■ Scene edit records:
((
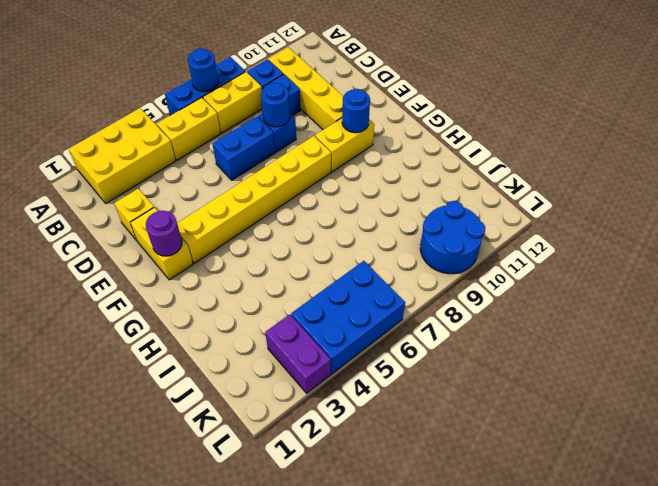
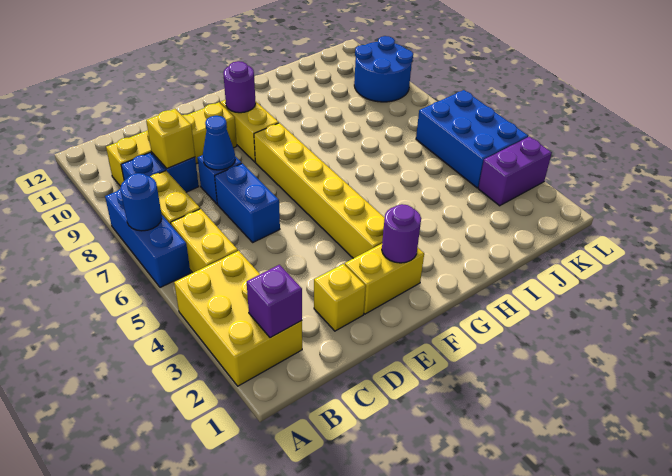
none -> purple brick B2 level 2
none -> yellow brick C9 level 2
blue round brick D8 level 2 -> blue cone D8 level 2
blue round brick F10 level 2 -> purple round brick F10 level 2

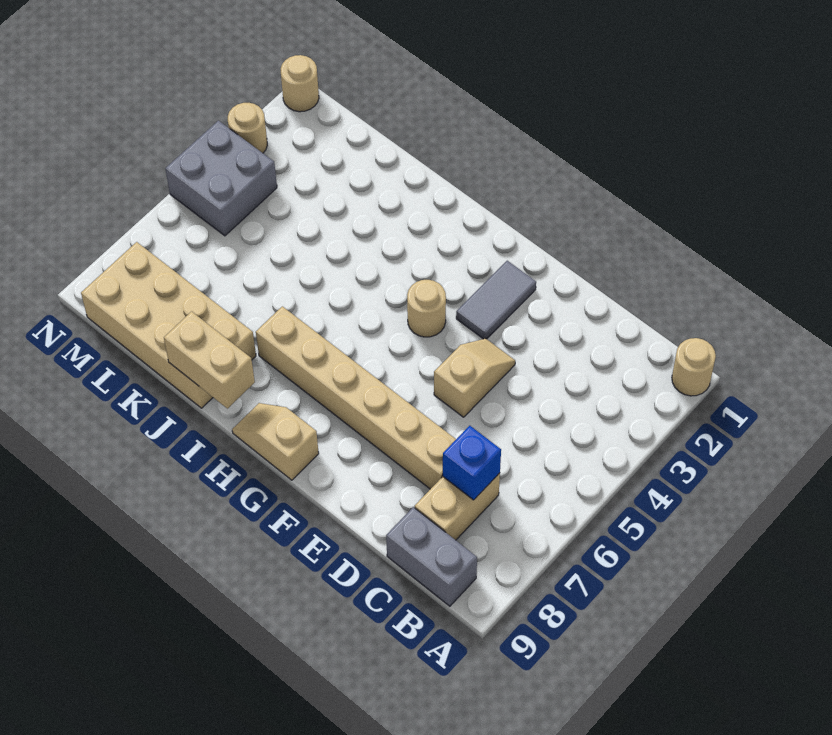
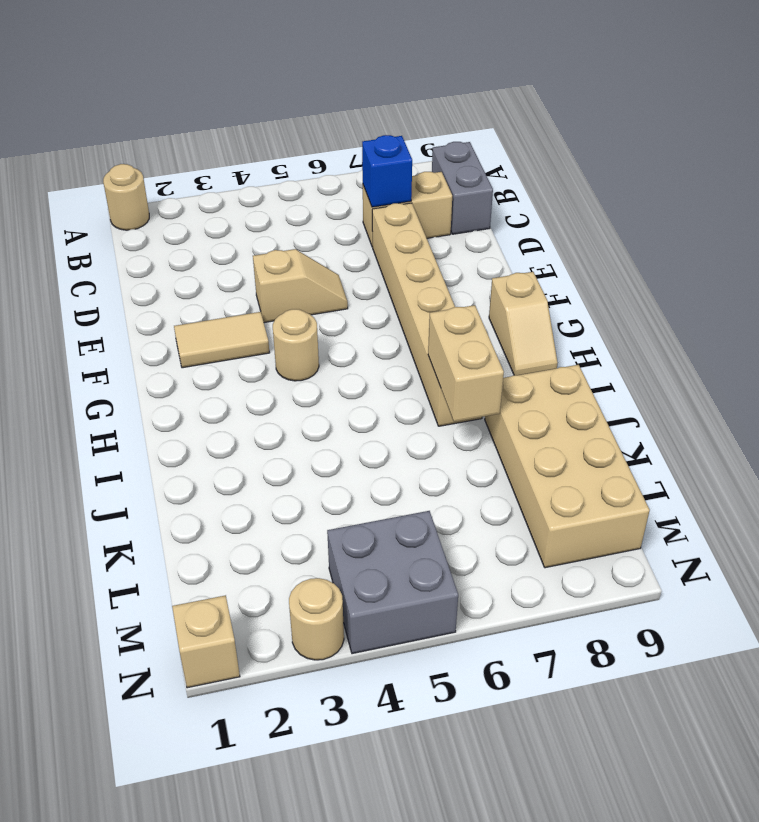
tan slope E4:E5 level 1 top 5 -> tan slope E4:E5 level 1 top 4
grey tile F2:F3 level 1 -> tan tile F2:F3 level 1
tan brick I9:J9 level 2 -> tan brick I7:J7 level 2
tan round brick N1 level 1 -> tan brick N1 level 1

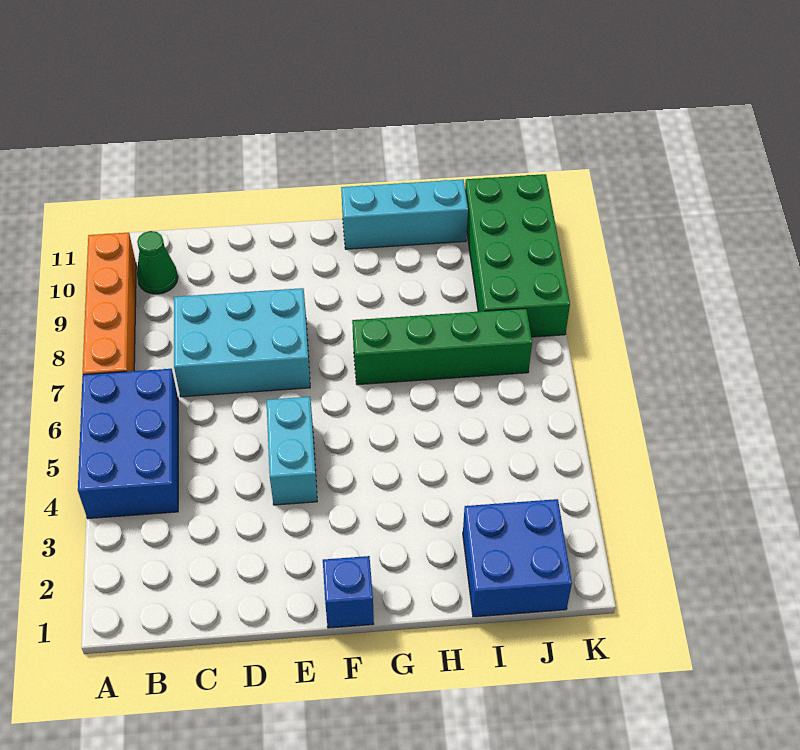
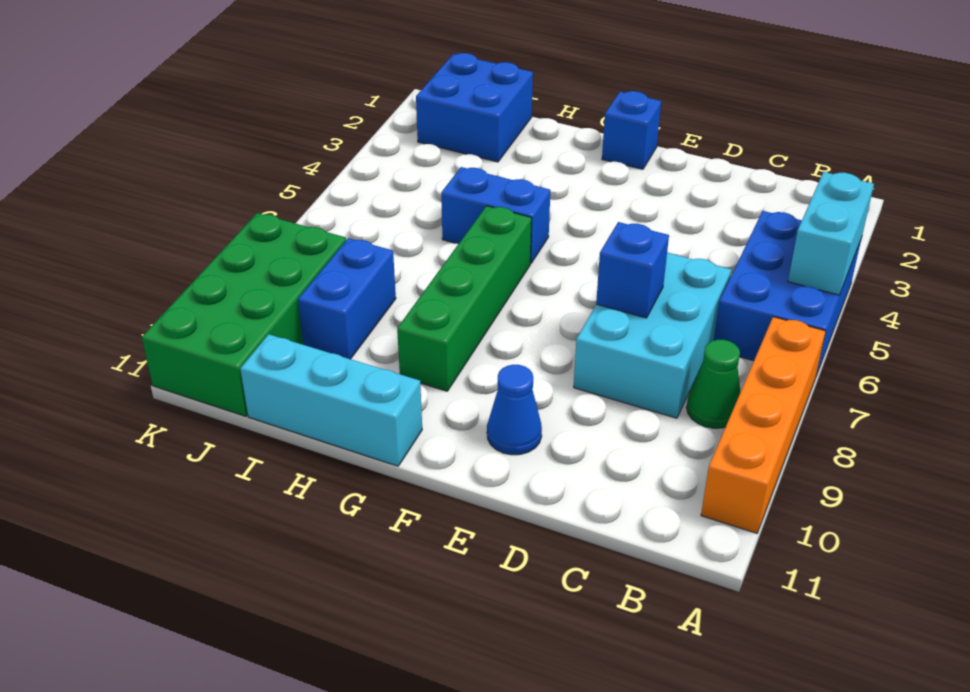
green cone B10 level 1 -> green cone B8 level 1
cyan brick C7:E8 level 1 -> cyan brick C6:D8 level 1
none -> blue brick D7 level 2
cyan brick E4:E5 level 1 -> cyan brick A4:A5 level 2
none -> blue cone E10 level 1
none -> blue brick G5:H5 level 1
green brick G7:J7 level 1 -> green brick G6:G9 level 1
none -> blue brick I8:I9 level 1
))
■ Problem requirements: Print, exactly and only, the lines running from the line with "blue round brick D8" through the last line of the data, including both. Skip any picture.

■ Answer to this task:
blue round brick D8 level 2 -> blue cone D8 level 2
blue round brick F10 level 2 -> purple round brick F10 level 2

tan slope E4:E5 level 1 top 5 -> tan slope E4:E5 level 1 top 4
grey tile F2:F3 level 1 -> tan tile F2:F3 level 1
tan brick I9:J9 level 2 -> tan brick I7:J7 level 2
tan round brick N1 level 1 -> tan brick N1 level 1

green cone B10 level 1 -> green cone B8 level 1
cyan brick C7:E8 level 1 -> cyan brick C6:D8 level 1
none -> blue brick D7 level 2
cyan brick E4:E5 level 1 -> cyan brick A4:A5 level 2
none -> blue cone E10 level 1
none -> blue brick G5:H5 level 1
green brick G7:J7 level 1 -> green brick G6:G9 level 1
none -> blue brick I8:I9 level 1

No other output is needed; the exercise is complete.